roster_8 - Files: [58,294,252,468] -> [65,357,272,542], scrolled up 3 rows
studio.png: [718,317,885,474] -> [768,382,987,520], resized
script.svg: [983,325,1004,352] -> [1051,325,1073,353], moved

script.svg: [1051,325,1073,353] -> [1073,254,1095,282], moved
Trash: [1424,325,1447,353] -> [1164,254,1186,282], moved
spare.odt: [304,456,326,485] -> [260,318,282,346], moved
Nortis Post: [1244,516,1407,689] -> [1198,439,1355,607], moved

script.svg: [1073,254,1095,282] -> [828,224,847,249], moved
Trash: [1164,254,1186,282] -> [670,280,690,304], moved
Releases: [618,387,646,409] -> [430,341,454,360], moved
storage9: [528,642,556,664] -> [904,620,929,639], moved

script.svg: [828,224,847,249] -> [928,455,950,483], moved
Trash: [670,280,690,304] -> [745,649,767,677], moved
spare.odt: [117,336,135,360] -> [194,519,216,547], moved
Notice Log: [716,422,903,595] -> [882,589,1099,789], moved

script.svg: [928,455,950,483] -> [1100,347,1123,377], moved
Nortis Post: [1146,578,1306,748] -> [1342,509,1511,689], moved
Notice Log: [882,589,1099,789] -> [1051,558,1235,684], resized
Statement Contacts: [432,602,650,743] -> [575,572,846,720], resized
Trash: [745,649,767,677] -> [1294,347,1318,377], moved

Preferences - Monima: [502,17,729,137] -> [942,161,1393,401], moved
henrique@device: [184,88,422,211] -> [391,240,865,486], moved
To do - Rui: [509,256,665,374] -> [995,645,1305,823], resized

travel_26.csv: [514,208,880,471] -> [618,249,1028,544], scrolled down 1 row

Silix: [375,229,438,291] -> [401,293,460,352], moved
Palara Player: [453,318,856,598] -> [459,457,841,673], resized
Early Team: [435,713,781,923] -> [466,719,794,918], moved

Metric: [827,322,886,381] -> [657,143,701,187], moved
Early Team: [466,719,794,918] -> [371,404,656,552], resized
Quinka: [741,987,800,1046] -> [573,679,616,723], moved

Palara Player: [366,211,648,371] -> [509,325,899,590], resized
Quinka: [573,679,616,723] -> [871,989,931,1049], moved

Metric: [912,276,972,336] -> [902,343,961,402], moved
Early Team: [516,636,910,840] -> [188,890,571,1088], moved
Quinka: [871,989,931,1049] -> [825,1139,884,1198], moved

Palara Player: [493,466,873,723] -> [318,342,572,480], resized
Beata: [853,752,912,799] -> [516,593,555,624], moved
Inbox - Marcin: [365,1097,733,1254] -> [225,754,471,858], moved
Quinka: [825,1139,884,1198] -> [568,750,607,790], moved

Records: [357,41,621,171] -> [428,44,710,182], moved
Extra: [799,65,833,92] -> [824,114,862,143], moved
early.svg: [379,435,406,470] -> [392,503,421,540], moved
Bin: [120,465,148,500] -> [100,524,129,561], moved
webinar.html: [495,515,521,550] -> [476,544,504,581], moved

--

▶ _TASK DESCRIPTION_:
Every record above belongs in the answer, reproduced exactly.

▶ _WRITTEN REPLY_:
roster_8 - Files: [58,294,252,468] -> [65,357,272,542], scrolled up 3 rows
studio.png: [718,317,885,474] -> [768,382,987,520], resized
script.svg: [983,325,1004,352] -> [1051,325,1073,353], moved

script.svg: [1051,325,1073,353] -> [1073,254,1095,282], moved
Trash: [1424,325,1447,353] -> [1164,254,1186,282], moved
spare.odt: [304,456,326,485] -> [260,318,282,346], moved
Nortis Post: [1244,516,1407,689] -> [1198,439,1355,607], moved

script.svg: [1073,254,1095,282] -> [828,224,847,249], moved
Trash: [1164,254,1186,282] -> [670,280,690,304], moved
Releases: [618,387,646,409] -> [430,341,454,360], moved
storage9: [528,642,556,664] -> [904,620,929,639], moved

script.svg: [828,224,847,249] -> [928,455,950,483], moved
Trash: [670,280,690,304] -> [745,649,767,677], moved
spare.odt: [117,336,135,360] -> [194,519,216,547], moved
Notice Log: [716,422,903,595] -> [882,589,1099,789], moved

script.svg: [928,455,950,483] -> [1100,347,1123,377], moved
Nortis Post: [1146,578,1306,748] -> [1342,509,1511,689], moved
Notice Log: [882,589,1099,789] -> [1051,558,1235,684], resized
Statement Contacts: [432,602,650,743] -> [575,572,846,720], resized
Trash: [745,649,767,677] -> [1294,347,1318,377], moved

Preferences - Monima: [502,17,729,137] -> [942,161,1393,401], moved
henrique@device: [184,88,422,211] -> [391,240,865,486], moved
To do - Rui: [509,256,665,374] -> [995,645,1305,823], resized

travel_26.csv: [514,208,880,471] -> [618,249,1028,544], scrolled down 1 row

Silix: [375,229,438,291] -> [401,293,460,352], moved
Palara Player: [453,318,856,598] -> [459,457,841,673], resized
Early Team: [435,713,781,923] -> [466,719,794,918], moved

Metric: [827,322,886,381] -> [657,143,701,187], moved
Early Team: [466,719,794,918] -> [371,404,656,552], resized
Quinka: [741,987,800,1046] -> [573,679,616,723], moved

Palara Player: [366,211,648,371] -> [509,325,899,590], resized
Quinka: [573,679,616,723] -> [871,989,931,1049], moved

Metric: [912,276,972,336] -> [902,343,961,402], moved
Early Team: [516,636,910,840] -> [188,890,571,1088], moved
Quinka: [871,989,931,1049] -> [825,1139,884,1198], moved

Palara Player: [493,466,873,723] -> [318,342,572,480], resized
Beata: [853,752,912,799] -> [516,593,555,624], moved
Inbox - Marcin: [365,1097,733,1254] -> [225,754,471,858], moved
Quinka: [825,1139,884,1198] -> [568,750,607,790], moved

Records: [357,41,621,171] -> [428,44,710,182], moved
Extra: [799,65,833,92] -> [824,114,862,143], moved
early.svg: [379,435,406,470] -> [392,503,421,540], moved
Bin: [120,465,148,500] -> [100,524,129,561], moved
webinar.html: [495,515,521,550] -> [476,544,504,581], moved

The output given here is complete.